[Input]
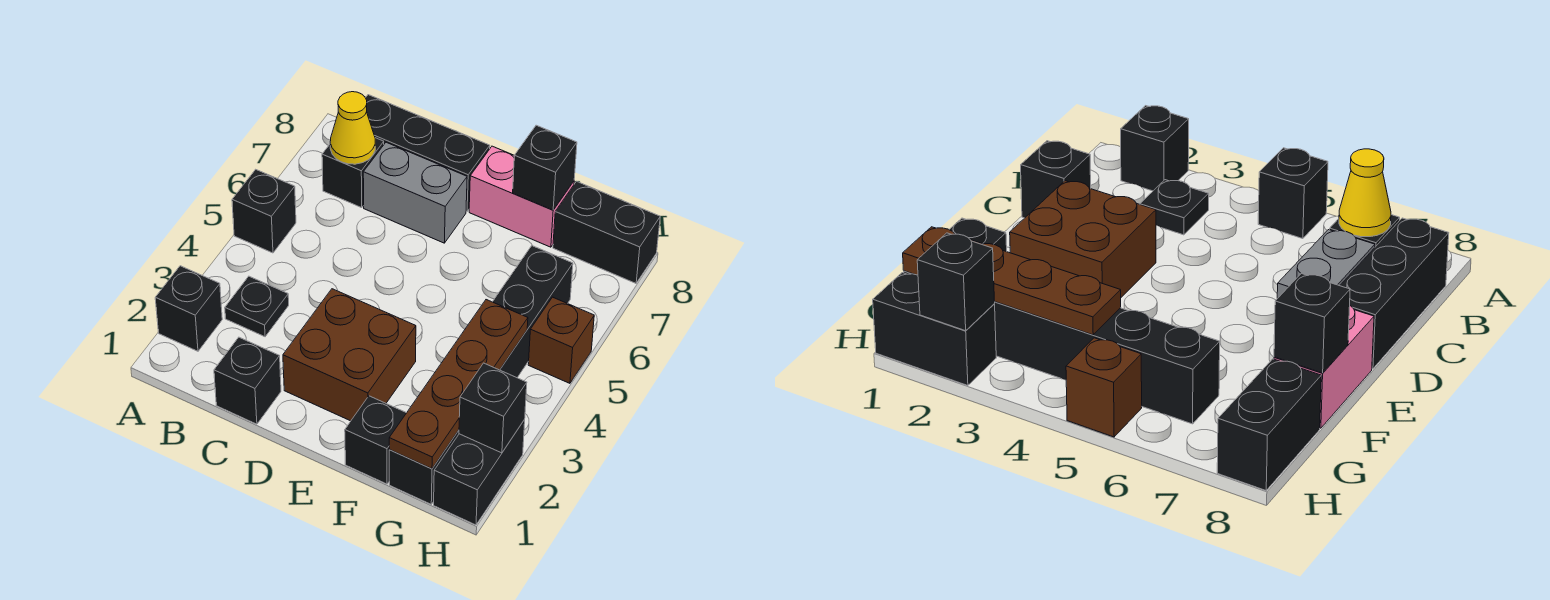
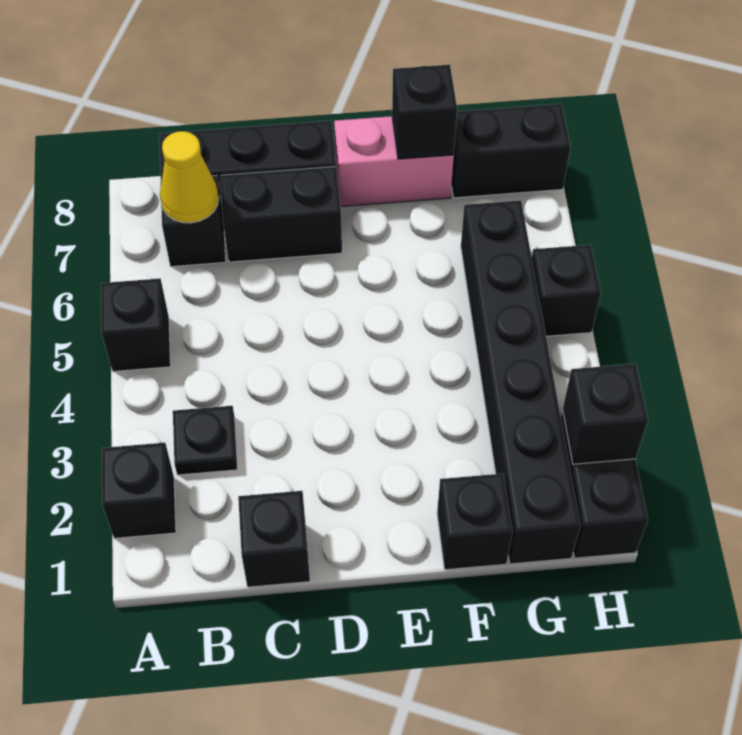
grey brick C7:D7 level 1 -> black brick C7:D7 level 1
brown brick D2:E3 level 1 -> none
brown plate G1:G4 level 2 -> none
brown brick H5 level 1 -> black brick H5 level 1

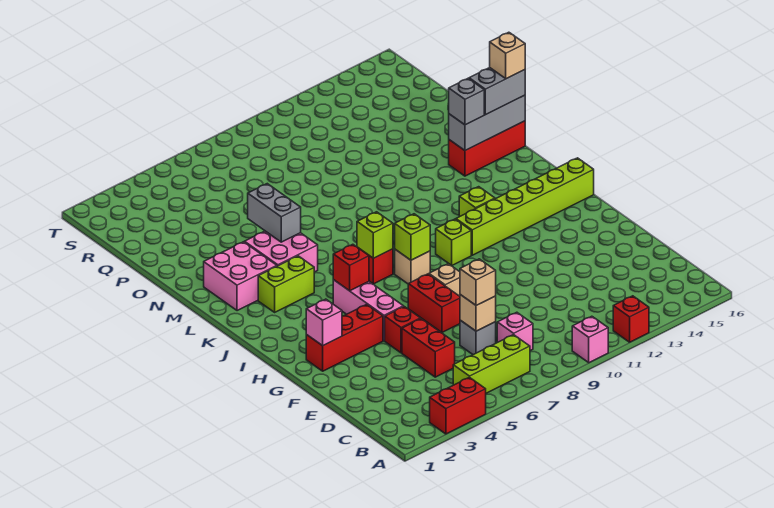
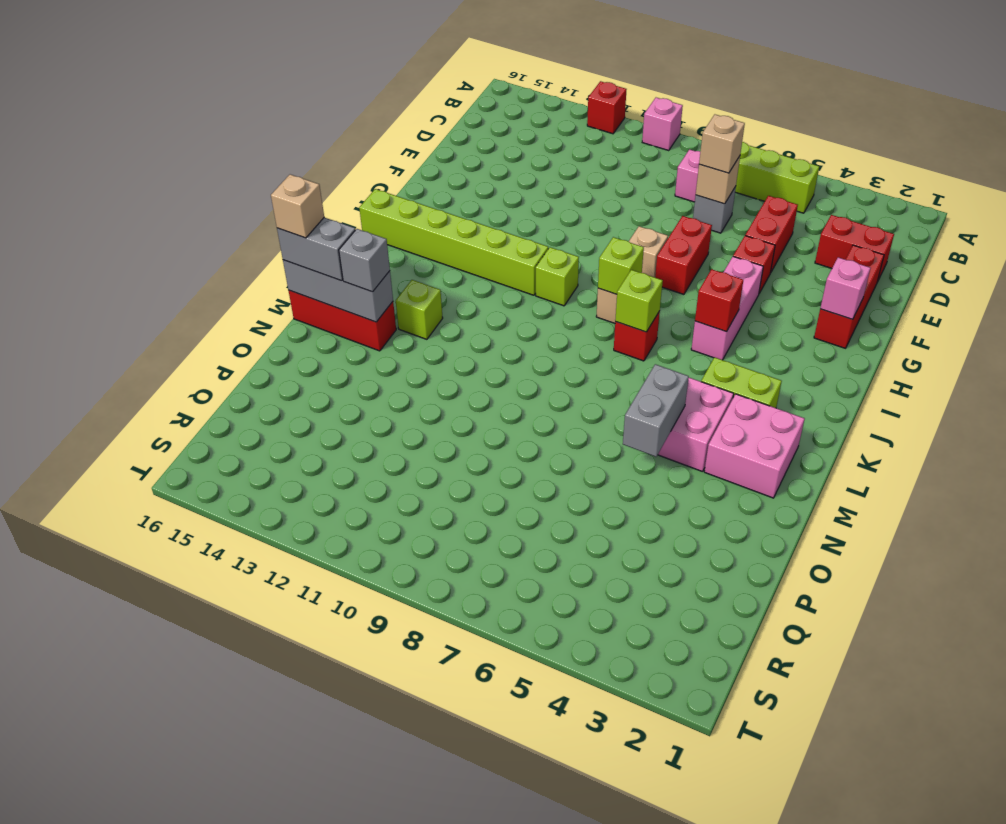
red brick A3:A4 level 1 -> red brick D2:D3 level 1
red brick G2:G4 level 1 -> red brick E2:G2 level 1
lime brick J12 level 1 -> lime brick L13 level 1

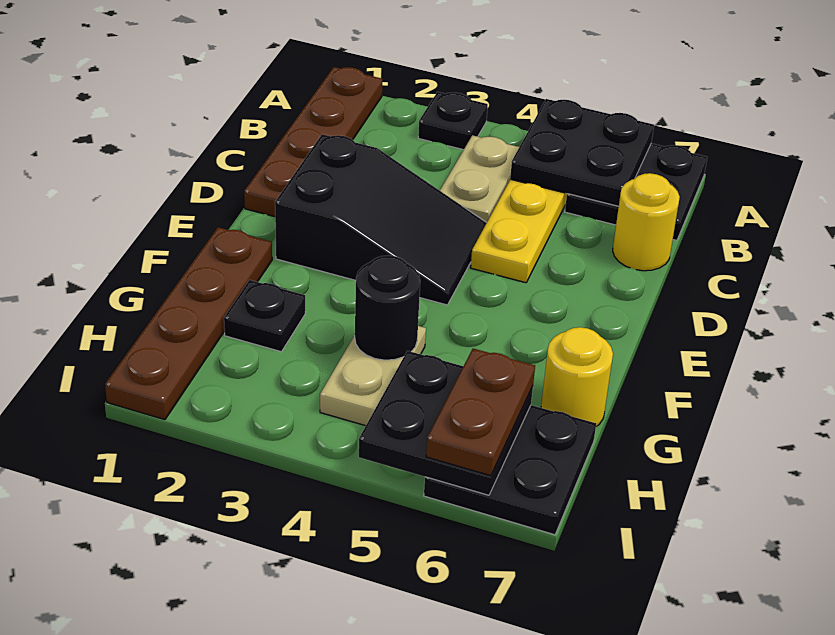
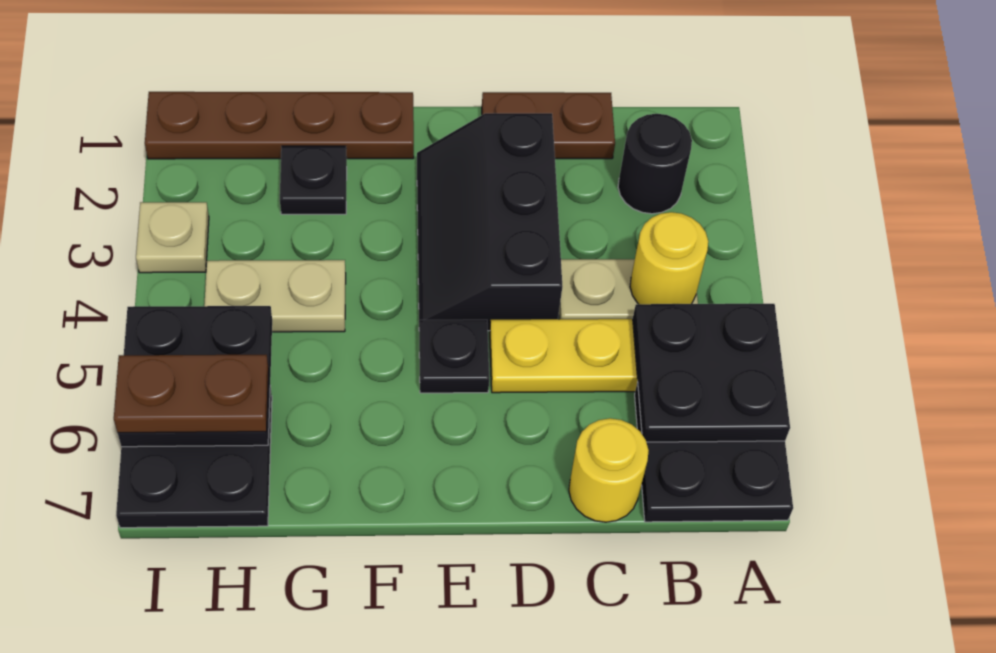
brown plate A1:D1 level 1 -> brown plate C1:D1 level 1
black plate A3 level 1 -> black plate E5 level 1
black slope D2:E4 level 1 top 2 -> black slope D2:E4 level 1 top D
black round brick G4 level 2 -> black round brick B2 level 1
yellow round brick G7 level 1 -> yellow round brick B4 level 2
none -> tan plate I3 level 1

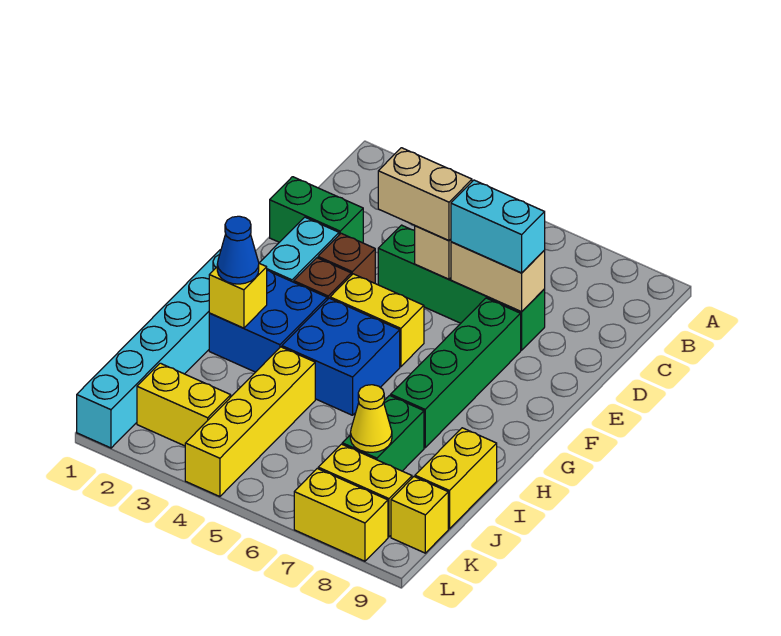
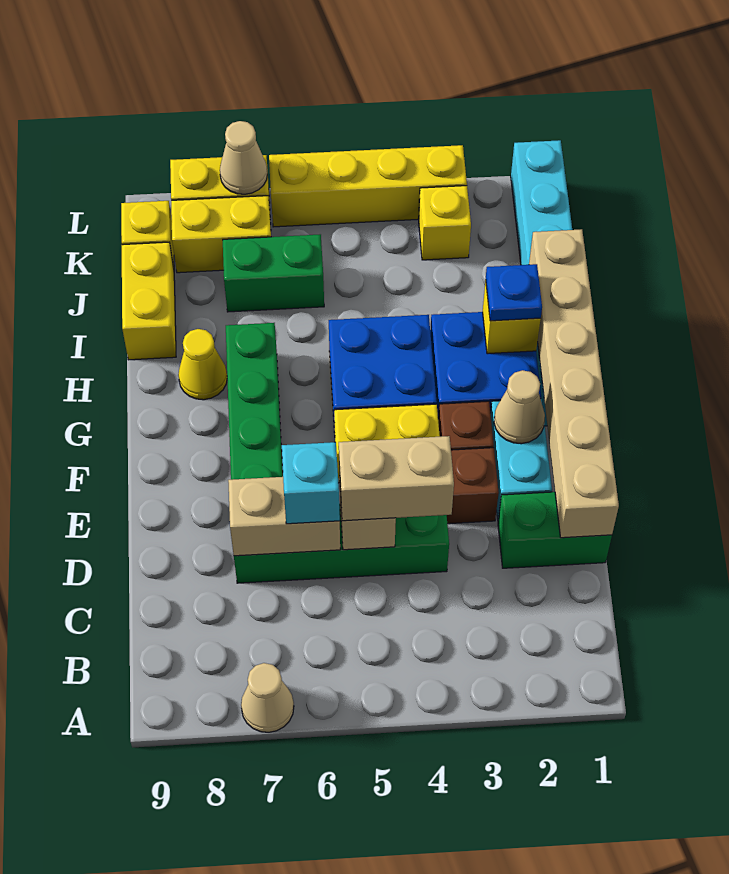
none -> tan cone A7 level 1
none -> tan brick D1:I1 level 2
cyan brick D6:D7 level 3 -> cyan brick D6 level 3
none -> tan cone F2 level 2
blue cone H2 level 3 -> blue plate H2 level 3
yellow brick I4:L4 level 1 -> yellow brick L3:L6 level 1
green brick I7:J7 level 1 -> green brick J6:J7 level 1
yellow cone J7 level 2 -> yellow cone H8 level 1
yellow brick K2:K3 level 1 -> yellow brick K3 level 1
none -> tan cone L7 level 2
[/Input]
Your objective
Each record must be set down again without alteration, and no picture may be carried over.

Your response
grey brick C7:D7 level 1 -> black brick C7:D7 level 1
brown brick D2:E3 level 1 -> none
brown plate G1:G4 level 2 -> none
brown brick H5 level 1 -> black brick H5 level 1

red brick A3:A4 level 1 -> red brick D2:D3 level 1
red brick G2:G4 level 1 -> red brick E2:G2 level 1
lime brick J12 level 1 -> lime brick L13 level 1

brown plate A1:D1 level 1 -> brown plate C1:D1 level 1
black plate A3 level 1 -> black plate E5 level 1
black slope D2:E4 level 1 top 2 -> black slope D2:E4 level 1 top D
black round brick G4 level 2 -> black round brick B2 level 1
yellow round brick G7 level 1 -> yellow round brick B4 level 2
none -> tan plate I3 level 1

none -> tan cone A7 level 1
none -> tan brick D1:I1 level 2
cyan brick D6:D7 level 3 -> cyan brick D6 level 3
none -> tan cone F2 level 2
blue cone H2 level 3 -> blue plate H2 level 3
yellow brick I4:L4 level 1 -> yellow brick L3:L6 level 1
green brick I7:J7 level 1 -> green brick J6:J7 level 1
yellow cone J7 level 2 -> yellow cone H8 level 1
yellow brick K2:K3 level 1 -> yellow brick K3 level 1
none -> tan cone L7 level 2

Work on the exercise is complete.